#### DATASET ENTRIES:
+ + + + +
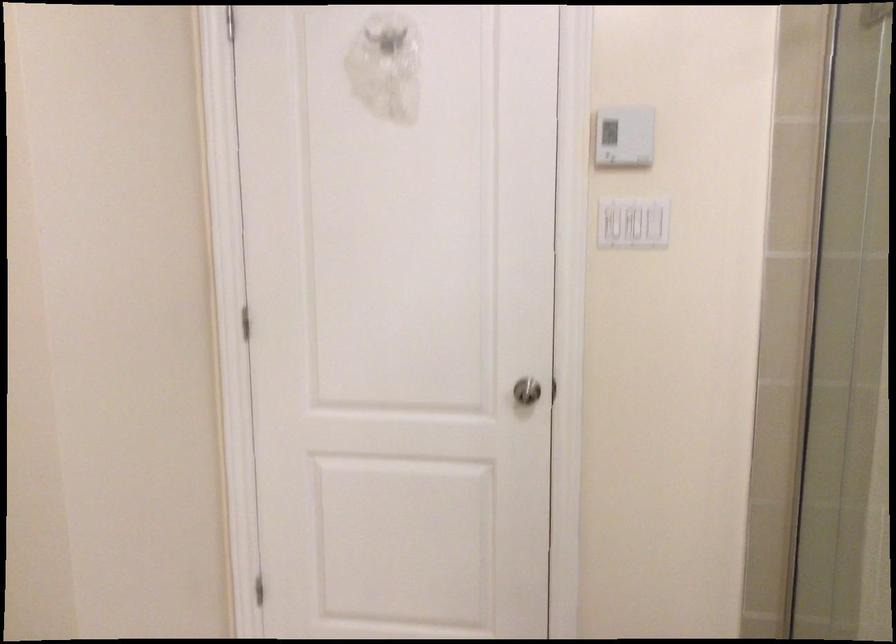
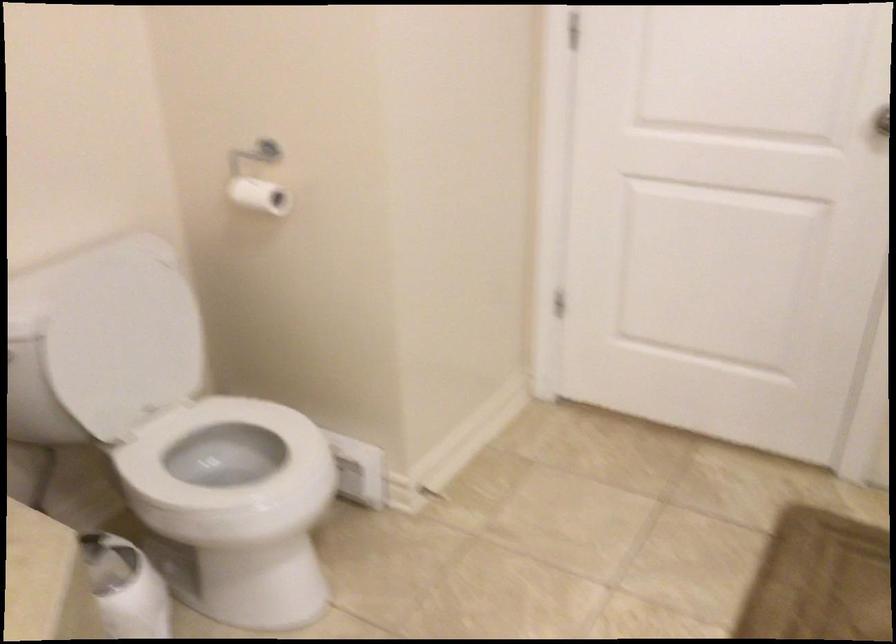
Find the pixel in the second image that matches (526,401) in the first image.

(879, 131)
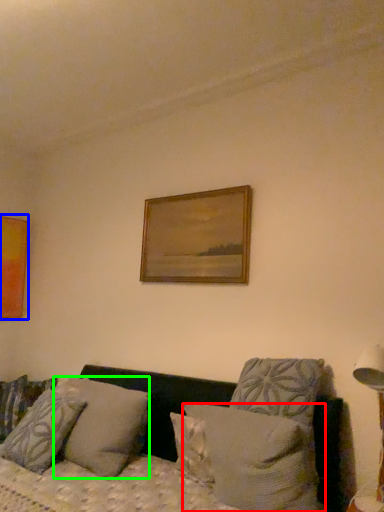
Question: Which object is the closest to the pillow (highlighted by a red box)? Choose among these: picture frame (highlighted by a blue box) or pillow (highlighted by a green box).

Choices:
 (A) picture frame
 (B) pillow

Answer: (B)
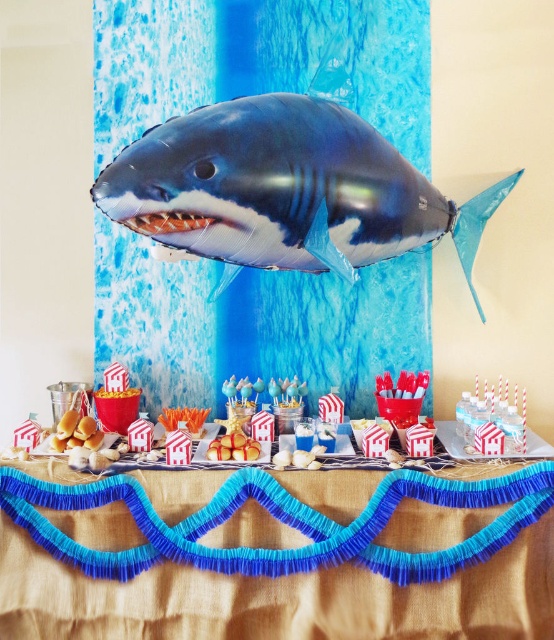
You are a guest at the party and want to take a photo with the shiny metallic shark at upper center and the white paper houses at center. Which object will appear closer to the camera in the photo?

The shiny metallic shark at upper center will appear closer to the camera in the photo because it is positioned in front of the white paper houses at center.

You are a guest at the party and want to place a seashell decoration between the blue paper garland at center and the white paper houses at center. Based on their positions, which object should the seashell be closer to?

The blue paper garland at center is positioned on the left side of white paper houses at center, so the seashell should be placed closer to the blue paper garland at center to maintain the left alignment.

You are a guest at the party and want to take a photo of the shiny metallic shark at upper center without any obstructions. Since you can only move around the table, will you be able to position yourself in a way to capture it clearly without the blue paper garland at center blocking the view?

The shiny metallic shark at upper center is behind the blue paper garland at center, so you can move around the table to find an angle where the blue paper garland at center is not blocking the view of the shiny metallic shark at upper center.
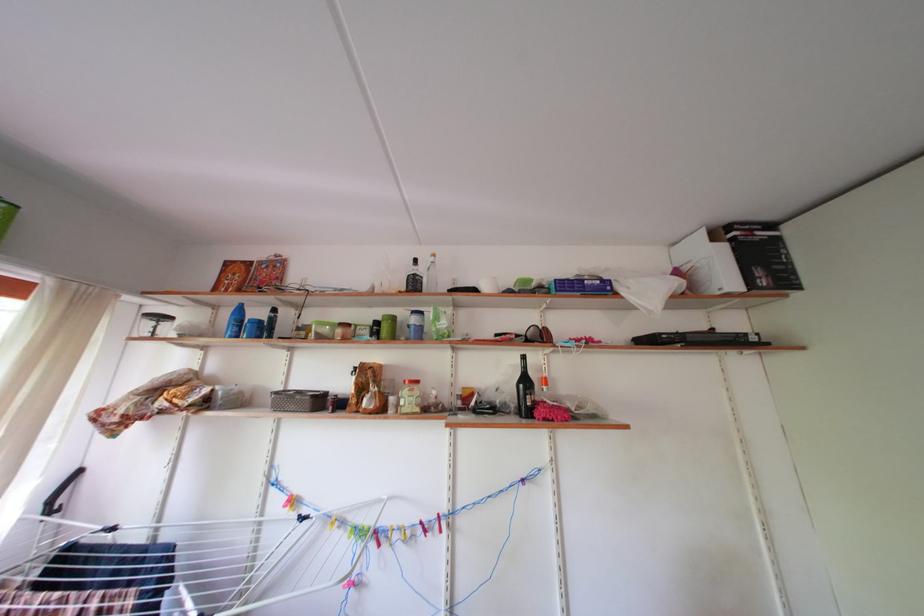
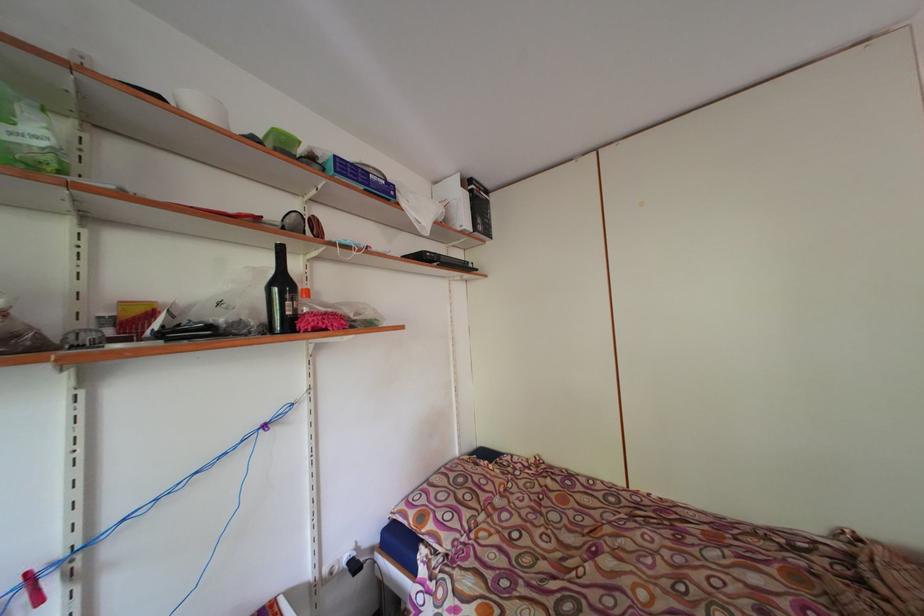
Find the pixel in the second image that matches (x=476, y=399) in the first image.

(144, 317)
+ + + + +
#### OBJECTIVE:
Copy the records word for word, starting at the beginning and ending with the line that contains "Answer: (B)". Leave out the pictures.

#### FINISHED EXERCISE:
Find the pixel in the second image that matches (526,401) in the first image.

(879, 131)
Question: Which object is the closest to the pillow (highlighted by a red box)? Choose among these: picture frame (highlighted by a blue box) or pillow (highlighted by a green box).

Choices:
 (A) picture frame
 (B) pillow

Answer: (B)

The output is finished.